↓↓↓

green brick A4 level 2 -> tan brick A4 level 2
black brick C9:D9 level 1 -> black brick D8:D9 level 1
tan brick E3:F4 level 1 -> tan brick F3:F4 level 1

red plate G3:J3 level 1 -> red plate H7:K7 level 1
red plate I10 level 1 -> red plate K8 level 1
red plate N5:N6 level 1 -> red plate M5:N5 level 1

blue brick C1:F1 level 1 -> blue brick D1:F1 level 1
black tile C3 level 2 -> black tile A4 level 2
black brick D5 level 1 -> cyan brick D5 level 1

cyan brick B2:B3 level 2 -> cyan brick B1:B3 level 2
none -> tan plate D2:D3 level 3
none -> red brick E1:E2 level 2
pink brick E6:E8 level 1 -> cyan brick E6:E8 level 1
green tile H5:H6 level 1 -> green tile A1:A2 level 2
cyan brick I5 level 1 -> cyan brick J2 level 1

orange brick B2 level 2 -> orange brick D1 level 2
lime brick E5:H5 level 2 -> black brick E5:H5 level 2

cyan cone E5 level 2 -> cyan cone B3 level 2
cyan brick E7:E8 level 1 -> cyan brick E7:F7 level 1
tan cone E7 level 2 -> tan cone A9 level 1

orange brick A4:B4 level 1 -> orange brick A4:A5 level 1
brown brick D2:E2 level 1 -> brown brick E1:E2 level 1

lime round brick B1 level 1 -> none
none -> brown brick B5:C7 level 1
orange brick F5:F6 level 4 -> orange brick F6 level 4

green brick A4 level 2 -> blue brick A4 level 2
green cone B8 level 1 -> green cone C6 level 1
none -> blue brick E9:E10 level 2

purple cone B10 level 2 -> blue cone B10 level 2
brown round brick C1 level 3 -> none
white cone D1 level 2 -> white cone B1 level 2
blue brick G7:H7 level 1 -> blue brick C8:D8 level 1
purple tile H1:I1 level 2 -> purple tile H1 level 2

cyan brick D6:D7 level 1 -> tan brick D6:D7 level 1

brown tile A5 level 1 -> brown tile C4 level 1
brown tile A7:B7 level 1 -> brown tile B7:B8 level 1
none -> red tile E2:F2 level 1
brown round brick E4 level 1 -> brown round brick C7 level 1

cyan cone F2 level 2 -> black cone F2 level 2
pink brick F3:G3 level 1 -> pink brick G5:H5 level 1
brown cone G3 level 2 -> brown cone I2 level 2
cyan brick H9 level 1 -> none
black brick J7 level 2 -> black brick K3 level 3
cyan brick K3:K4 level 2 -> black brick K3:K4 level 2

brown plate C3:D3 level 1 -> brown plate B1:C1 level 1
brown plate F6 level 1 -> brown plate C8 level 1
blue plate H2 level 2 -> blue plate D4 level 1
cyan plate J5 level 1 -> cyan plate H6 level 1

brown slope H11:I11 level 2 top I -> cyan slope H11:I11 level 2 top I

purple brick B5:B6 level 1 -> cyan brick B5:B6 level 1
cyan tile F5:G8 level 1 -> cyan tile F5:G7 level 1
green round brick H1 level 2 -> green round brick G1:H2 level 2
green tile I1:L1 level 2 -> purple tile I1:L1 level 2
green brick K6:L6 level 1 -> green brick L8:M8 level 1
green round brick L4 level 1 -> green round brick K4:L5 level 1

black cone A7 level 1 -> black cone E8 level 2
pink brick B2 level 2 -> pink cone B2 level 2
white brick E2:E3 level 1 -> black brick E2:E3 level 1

↑↑↑

Output the lines above exactly, but only those between the line holding "blue plate H2" and the line holding "green tile I1:L1", inclusive.

blue plate H2 level 2 -> blue plate D4 level 1
cyan plate J5 level 1 -> cyan plate H6 level 1

brown slope H11:I11 level 2 top I -> cyan slope H11:I11 level 2 top I

purple brick B5:B6 level 1 -> cyan brick B5:B6 level 1
cyan tile F5:G8 level 1 -> cyan tile F5:G7 level 1
green round brick H1 level 2 -> green round brick G1:H2 level 2
green tile I1:L1 level 2 -> purple tile I1:L1 level 2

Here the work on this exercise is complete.